ACTIVITY — Each line in the records that mentions the word "brown" needs to be listed.

RECORDS FOR THIS EXERCISE —
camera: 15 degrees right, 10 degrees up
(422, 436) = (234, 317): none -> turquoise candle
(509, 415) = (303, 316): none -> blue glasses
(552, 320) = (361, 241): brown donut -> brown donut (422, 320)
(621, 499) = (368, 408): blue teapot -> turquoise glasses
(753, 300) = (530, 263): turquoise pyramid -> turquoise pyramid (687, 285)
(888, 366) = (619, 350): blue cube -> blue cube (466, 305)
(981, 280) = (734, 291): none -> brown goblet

---

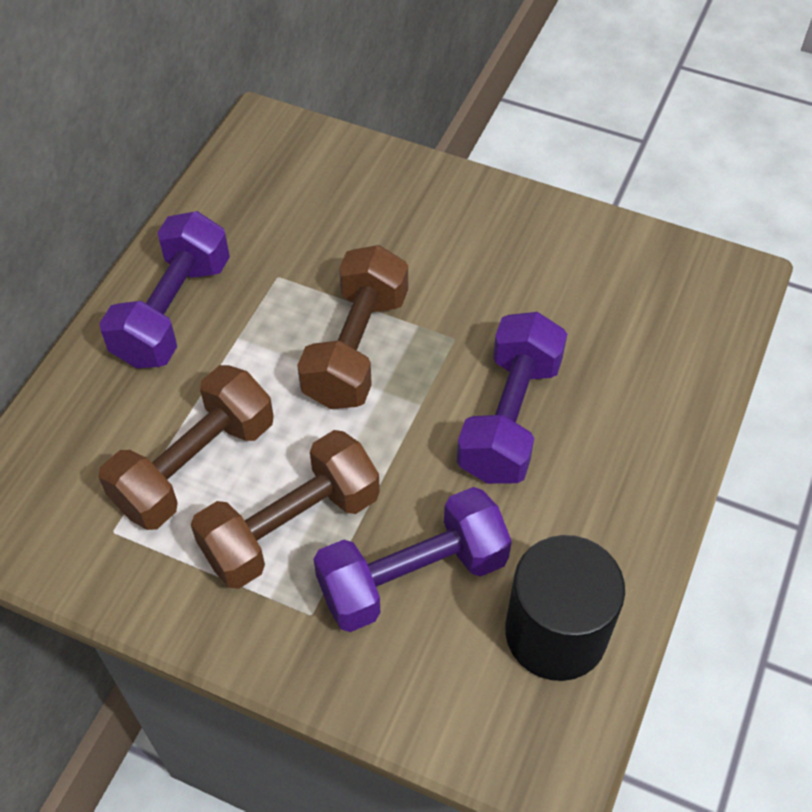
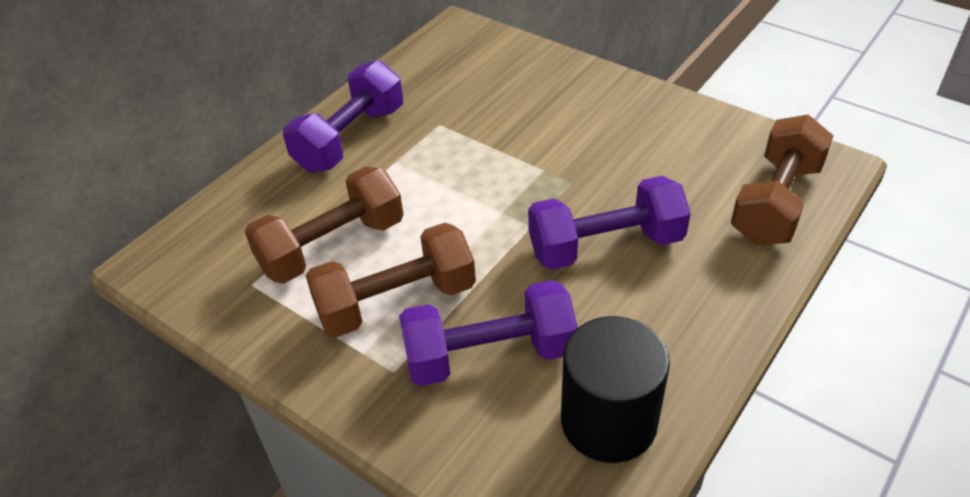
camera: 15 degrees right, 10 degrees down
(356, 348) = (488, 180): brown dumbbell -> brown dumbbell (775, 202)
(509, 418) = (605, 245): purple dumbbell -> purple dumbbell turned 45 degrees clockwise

--

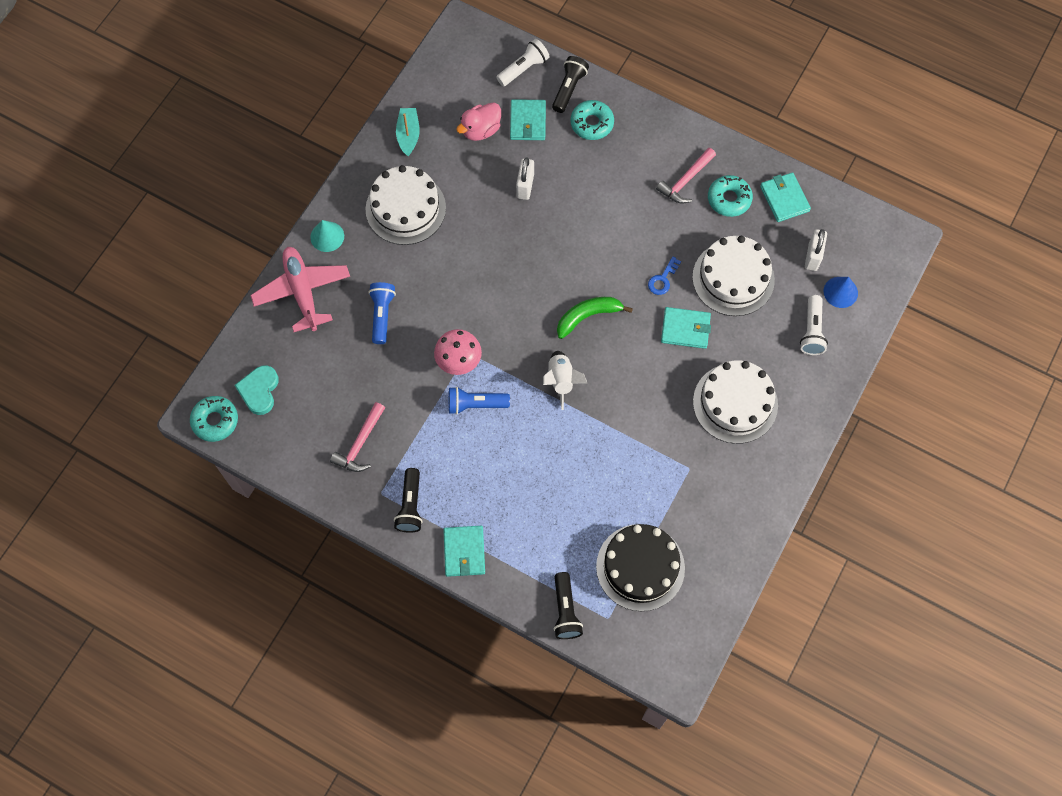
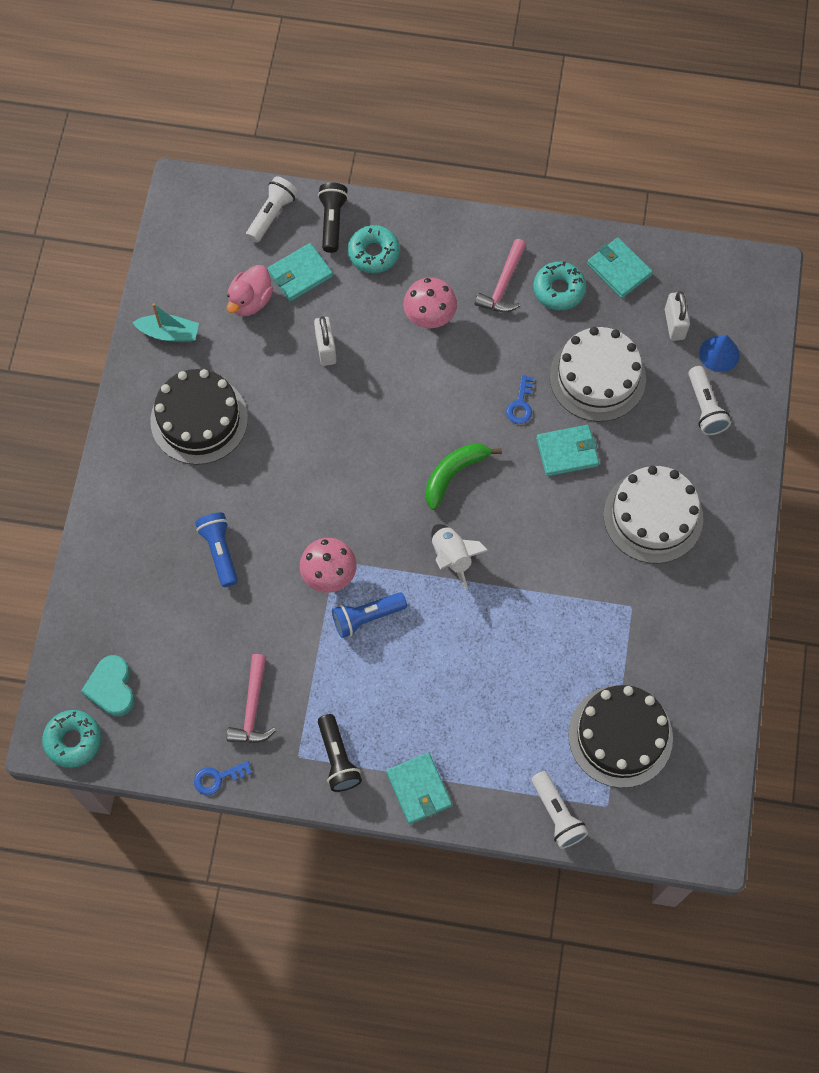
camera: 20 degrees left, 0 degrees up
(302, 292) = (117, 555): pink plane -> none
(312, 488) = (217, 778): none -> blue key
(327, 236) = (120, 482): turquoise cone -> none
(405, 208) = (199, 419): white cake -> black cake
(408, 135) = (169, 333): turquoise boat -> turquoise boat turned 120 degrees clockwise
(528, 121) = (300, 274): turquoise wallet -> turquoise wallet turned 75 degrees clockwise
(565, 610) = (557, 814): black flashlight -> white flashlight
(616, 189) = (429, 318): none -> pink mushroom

ANSWER BOX —
(552, 320) = (361, 241): brown donut -> brown donut (422, 320)
(981, 280) = (734, 291): none -> brown goblet
(356, 348) = (488, 180): brown dumbbell -> brown dumbbell (775, 202)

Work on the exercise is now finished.